• TASK STATEMENT: How many lines below hold the string "STEPPER"? Report that number alone.
═══ GIVEN DATA
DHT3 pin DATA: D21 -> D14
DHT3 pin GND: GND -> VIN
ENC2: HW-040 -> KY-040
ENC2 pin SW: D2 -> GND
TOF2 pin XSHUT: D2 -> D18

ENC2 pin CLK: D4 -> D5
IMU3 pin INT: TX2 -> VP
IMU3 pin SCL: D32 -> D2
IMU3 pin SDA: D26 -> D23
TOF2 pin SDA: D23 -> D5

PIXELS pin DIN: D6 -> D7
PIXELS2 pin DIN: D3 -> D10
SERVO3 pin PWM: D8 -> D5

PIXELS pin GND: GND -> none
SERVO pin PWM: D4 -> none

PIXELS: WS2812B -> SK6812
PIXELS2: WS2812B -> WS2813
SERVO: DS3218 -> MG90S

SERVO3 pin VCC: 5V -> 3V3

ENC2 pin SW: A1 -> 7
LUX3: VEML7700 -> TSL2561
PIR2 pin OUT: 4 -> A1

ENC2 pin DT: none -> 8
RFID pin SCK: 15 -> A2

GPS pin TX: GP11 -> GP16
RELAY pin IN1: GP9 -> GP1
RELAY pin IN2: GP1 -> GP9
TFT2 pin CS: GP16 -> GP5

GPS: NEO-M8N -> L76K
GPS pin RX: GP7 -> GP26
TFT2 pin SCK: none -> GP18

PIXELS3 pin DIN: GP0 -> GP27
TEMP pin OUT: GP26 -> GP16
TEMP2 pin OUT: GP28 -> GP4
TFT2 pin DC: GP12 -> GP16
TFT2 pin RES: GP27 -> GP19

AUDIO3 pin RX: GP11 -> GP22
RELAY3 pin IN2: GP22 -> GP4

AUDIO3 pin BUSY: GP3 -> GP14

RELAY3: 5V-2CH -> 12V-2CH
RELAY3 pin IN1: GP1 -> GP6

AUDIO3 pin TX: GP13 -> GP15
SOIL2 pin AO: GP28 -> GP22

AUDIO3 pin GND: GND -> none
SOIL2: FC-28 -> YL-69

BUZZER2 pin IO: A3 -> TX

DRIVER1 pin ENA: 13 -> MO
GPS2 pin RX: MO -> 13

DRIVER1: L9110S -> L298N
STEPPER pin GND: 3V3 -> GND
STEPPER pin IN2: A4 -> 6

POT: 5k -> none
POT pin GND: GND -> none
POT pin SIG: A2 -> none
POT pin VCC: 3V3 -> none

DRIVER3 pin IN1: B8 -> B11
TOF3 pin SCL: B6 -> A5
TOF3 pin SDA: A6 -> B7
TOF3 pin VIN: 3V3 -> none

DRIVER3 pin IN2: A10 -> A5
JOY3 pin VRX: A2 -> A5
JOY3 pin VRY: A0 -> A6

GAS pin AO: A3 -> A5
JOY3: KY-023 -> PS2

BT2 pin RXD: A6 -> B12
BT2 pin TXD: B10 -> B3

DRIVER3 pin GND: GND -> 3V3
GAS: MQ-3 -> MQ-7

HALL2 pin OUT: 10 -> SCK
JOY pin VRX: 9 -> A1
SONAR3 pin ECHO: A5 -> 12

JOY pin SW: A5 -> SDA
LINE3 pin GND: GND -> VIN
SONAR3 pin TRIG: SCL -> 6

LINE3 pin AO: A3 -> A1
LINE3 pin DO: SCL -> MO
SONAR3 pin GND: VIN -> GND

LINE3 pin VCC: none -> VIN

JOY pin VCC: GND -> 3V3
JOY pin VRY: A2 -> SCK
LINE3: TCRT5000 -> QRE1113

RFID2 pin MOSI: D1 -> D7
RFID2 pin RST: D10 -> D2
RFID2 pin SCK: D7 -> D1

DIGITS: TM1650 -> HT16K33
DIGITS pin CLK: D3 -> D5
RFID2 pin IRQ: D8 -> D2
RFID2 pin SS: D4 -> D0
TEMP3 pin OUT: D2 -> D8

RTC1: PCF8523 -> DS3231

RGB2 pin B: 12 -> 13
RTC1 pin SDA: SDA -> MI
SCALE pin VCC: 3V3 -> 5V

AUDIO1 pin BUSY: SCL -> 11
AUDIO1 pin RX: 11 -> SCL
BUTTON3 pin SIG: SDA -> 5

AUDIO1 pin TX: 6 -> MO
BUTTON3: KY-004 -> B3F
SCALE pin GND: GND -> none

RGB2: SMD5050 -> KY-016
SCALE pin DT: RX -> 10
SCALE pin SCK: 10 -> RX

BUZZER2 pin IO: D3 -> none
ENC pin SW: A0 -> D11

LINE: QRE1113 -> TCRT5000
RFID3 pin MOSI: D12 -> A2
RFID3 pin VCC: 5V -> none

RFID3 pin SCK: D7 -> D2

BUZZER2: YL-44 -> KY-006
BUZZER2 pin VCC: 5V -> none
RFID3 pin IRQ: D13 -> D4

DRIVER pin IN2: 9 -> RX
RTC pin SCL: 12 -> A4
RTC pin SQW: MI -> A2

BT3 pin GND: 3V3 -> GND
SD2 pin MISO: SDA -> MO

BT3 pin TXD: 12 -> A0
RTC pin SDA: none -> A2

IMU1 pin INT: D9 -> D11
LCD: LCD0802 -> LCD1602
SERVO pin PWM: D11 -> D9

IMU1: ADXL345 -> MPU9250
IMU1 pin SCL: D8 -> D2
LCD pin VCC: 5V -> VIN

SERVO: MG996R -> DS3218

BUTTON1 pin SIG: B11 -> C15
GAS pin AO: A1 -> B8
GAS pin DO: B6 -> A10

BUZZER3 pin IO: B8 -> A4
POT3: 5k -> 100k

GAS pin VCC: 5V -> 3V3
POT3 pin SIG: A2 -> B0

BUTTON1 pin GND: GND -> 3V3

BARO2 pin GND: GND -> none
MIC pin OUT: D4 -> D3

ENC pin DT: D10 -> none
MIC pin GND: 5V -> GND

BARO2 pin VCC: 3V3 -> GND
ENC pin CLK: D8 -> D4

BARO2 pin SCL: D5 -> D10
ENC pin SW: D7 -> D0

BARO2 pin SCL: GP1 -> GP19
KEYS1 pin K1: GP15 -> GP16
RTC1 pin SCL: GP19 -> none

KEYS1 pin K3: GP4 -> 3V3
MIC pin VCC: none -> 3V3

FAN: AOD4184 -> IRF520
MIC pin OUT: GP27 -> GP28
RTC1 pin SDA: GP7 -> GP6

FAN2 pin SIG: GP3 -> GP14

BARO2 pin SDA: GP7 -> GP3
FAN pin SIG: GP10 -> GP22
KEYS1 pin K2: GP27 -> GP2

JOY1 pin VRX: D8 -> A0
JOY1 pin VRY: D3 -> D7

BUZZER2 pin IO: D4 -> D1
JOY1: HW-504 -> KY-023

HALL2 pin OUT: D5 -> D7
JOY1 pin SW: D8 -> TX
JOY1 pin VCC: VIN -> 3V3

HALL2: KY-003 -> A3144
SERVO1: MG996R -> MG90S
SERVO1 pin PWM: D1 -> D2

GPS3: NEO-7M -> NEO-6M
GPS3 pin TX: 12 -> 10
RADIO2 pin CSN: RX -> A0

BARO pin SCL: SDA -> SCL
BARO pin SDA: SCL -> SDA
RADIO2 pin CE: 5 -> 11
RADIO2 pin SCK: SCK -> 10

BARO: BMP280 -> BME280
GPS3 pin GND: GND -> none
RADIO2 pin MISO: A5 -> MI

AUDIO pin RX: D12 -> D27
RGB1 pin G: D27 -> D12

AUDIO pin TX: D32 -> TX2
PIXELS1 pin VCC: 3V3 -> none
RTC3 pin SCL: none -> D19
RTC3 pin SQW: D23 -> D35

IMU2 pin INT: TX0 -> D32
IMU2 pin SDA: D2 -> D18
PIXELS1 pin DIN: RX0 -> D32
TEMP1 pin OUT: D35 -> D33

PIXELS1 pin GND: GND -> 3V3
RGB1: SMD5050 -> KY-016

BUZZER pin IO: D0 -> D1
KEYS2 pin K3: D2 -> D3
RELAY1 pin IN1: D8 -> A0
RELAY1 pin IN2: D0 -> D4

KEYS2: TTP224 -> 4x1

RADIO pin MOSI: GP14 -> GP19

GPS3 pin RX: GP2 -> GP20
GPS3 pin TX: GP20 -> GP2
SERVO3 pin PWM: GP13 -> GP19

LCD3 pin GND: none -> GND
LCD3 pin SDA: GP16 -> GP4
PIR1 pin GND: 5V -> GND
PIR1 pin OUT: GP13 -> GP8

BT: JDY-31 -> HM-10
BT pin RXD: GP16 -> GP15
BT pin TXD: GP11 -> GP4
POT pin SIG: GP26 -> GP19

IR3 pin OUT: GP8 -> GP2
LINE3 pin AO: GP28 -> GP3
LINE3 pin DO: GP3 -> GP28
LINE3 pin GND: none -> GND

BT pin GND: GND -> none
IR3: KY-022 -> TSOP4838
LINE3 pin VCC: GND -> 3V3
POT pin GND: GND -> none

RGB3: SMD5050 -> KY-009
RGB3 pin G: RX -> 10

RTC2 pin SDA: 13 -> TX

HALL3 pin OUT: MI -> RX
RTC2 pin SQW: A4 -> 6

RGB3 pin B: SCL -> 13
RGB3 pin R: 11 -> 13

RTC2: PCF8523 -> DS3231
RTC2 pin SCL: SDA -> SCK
══════
• EXERCISE OUTPUT: 2